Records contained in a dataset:
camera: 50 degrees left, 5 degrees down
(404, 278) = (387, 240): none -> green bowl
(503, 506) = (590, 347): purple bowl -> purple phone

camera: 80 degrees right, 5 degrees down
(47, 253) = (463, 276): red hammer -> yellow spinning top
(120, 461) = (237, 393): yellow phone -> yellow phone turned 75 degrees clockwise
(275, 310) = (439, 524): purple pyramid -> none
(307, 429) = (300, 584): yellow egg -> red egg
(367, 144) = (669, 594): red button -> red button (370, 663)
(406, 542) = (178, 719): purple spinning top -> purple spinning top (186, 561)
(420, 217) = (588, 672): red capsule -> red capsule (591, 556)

---

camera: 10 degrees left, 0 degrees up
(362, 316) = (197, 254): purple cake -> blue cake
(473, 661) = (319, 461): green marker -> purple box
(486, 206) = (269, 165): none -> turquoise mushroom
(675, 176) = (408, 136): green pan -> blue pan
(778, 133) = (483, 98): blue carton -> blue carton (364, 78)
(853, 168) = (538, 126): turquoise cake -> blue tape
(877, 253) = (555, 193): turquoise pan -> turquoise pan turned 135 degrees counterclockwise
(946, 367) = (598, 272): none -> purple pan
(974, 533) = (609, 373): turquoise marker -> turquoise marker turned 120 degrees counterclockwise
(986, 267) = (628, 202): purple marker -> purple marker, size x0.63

◆ **WHAT IS NEEDED**: Begin with the line above that has "camera: 80 degrees right, 5 degrees down" and continue through the line that has "(420, 217) = (588, 672): red", setting each one down exactly. Stop there.

◆ **SOLVED EXERCISE**:
camera: 80 degrees right, 5 degrees down
(47, 253) = (463, 276): red hammer -> yellow spinning top
(120, 461) = (237, 393): yellow phone -> yellow phone turned 75 degrees clockwise
(275, 310) = (439, 524): purple pyramid -> none
(307, 429) = (300, 584): yellow egg -> red egg
(367, 144) = (669, 594): red button -> red button (370, 663)
(406, 542) = (178, 719): purple spinning top -> purple spinning top (186, 561)
(420, 217) = (588, 672): red capsule -> red capsule (591, 556)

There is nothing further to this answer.